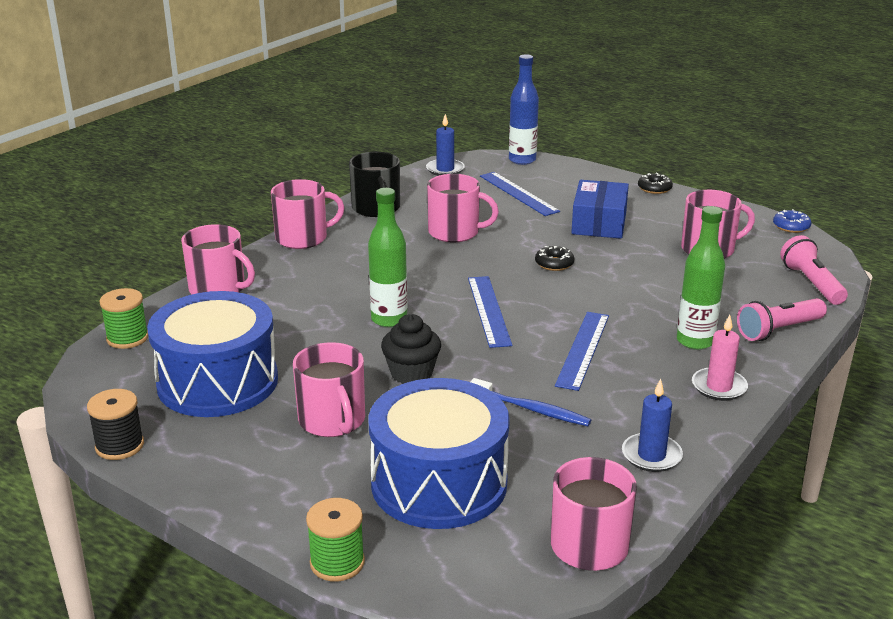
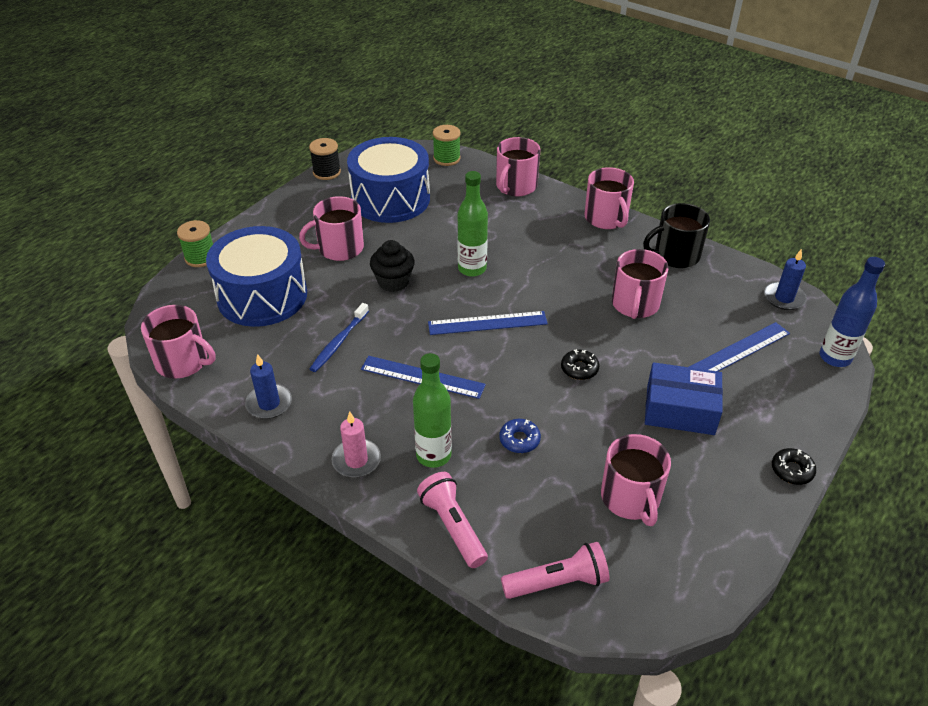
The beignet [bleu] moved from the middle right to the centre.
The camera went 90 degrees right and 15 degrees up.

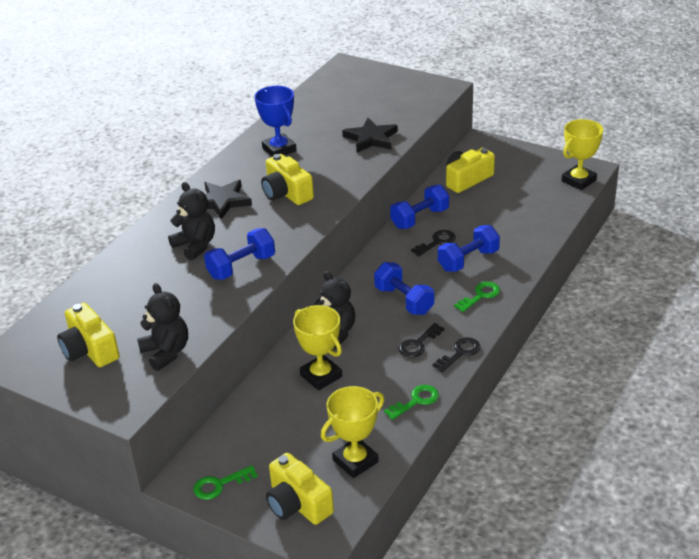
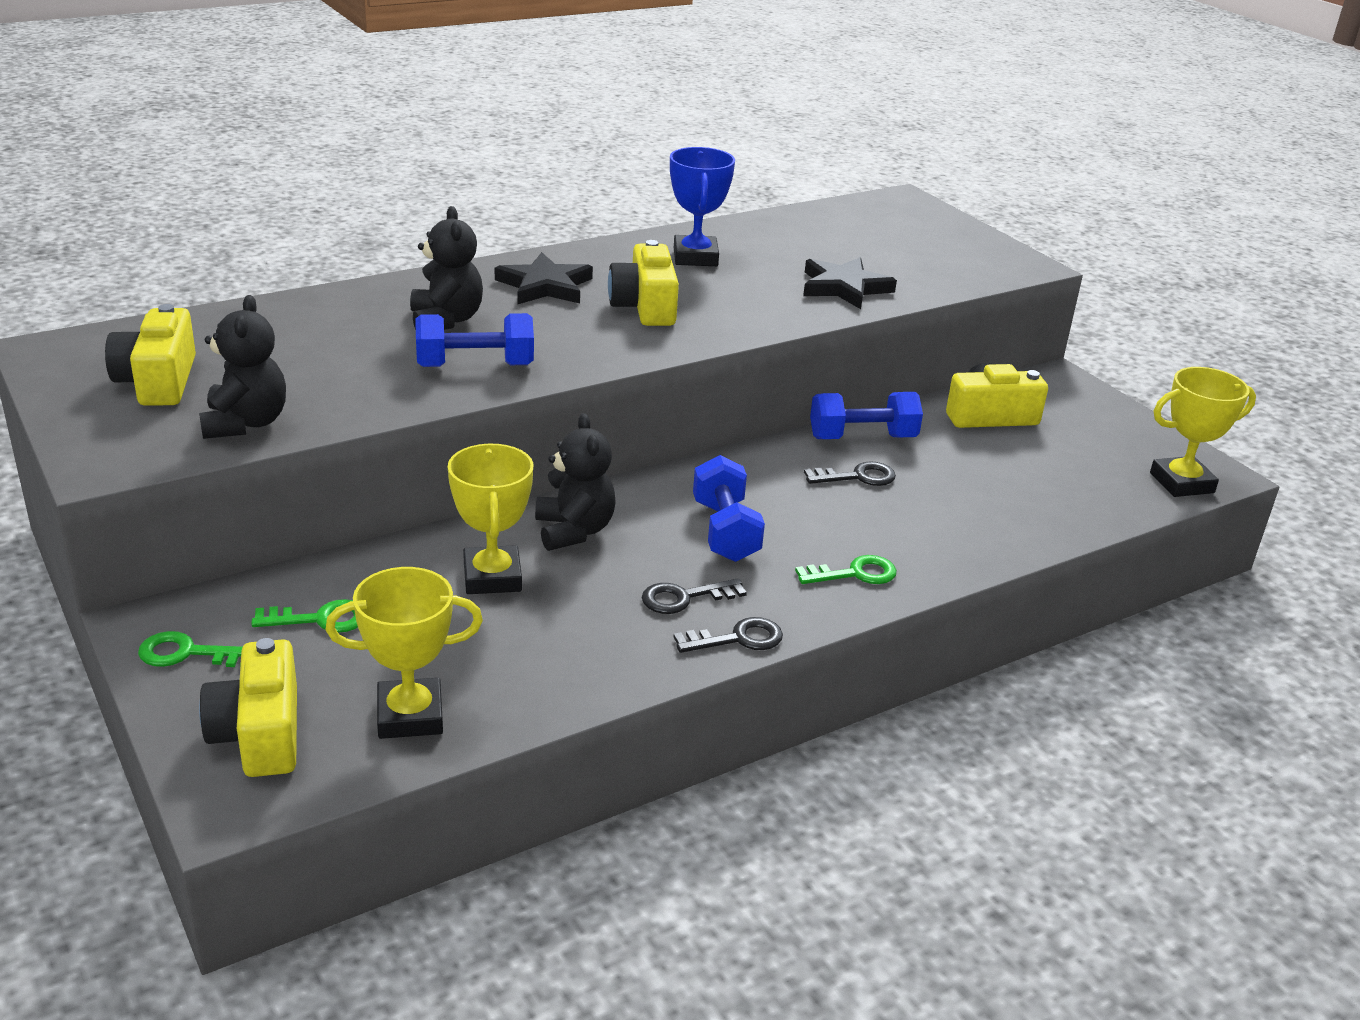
The clé [vert] (no. 2 from left) moved from the bottom centre to the middle left.
The haltère [bleu] (no. 4 from left) at the middle right disappeared.
The camera went 25 degrees right and 5 degrees down.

—————

> Task description
An unchanged copy of the data, images excluded, is all that should be given.

> Exercise solution
The beignet [bleu] moved from the middle right to the centre.
The camera went 90 degrees right and 15 degrees up.

The clé [vert] (no. 2 from left) moved from the bottom centre to the middle left.
The haltère [bleu] (no. 4 from left) at the middle right disappeared.
The camera went 25 degrees right and 5 degrees down.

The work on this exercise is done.